*About this task*. Only certain lines below are wanted: those starting at the line containing "brown 1x1 brick" and ending at the line containing "grey 2x2 brick [357,347,482,482]", both included, each retyped exactly.

*Material for this exercise*.
========
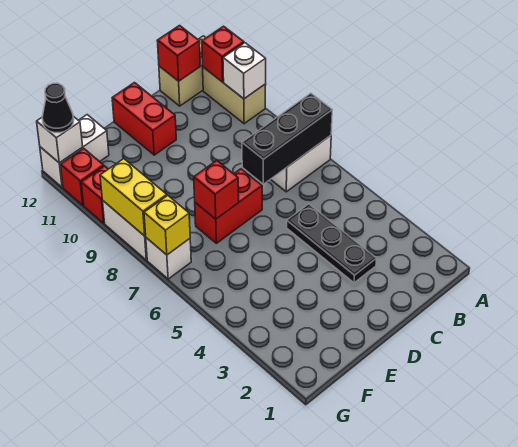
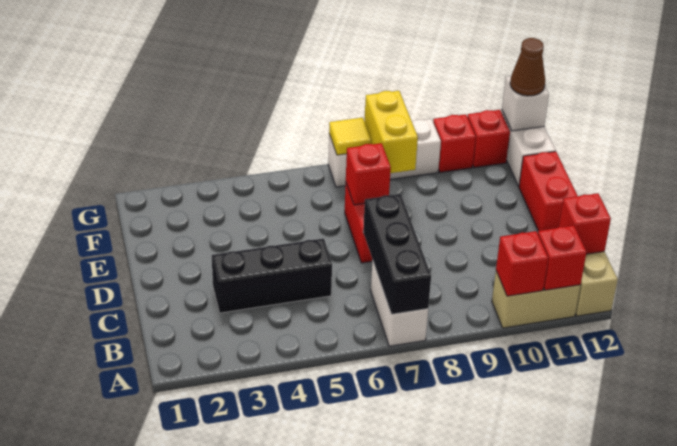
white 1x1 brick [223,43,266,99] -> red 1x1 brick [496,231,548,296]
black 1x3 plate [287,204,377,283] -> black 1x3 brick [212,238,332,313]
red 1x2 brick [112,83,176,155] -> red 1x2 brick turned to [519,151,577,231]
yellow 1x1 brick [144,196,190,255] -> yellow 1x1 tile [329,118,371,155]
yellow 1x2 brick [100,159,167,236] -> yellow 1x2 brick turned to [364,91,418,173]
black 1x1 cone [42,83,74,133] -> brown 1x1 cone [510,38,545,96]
========
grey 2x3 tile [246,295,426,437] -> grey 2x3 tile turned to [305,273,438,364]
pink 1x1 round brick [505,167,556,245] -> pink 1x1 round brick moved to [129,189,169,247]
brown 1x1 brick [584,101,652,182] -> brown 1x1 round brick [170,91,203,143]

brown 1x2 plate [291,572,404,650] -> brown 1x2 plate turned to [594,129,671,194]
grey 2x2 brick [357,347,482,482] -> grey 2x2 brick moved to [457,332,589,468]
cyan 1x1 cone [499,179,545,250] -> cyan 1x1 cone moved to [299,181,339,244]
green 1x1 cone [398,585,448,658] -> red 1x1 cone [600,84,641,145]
========
*Answer for this exercise*.
brown 1x1 brick [584,101,652,182] -> brown 1x1 round brick [170,91,203,143]

brown 1x2 plate [291,572,404,650] -> brown 1x2 plate turned to [594,129,671,194]
grey 2x2 brick [357,347,482,482] -> grey 2x2 brick moved to [457,332,589,468]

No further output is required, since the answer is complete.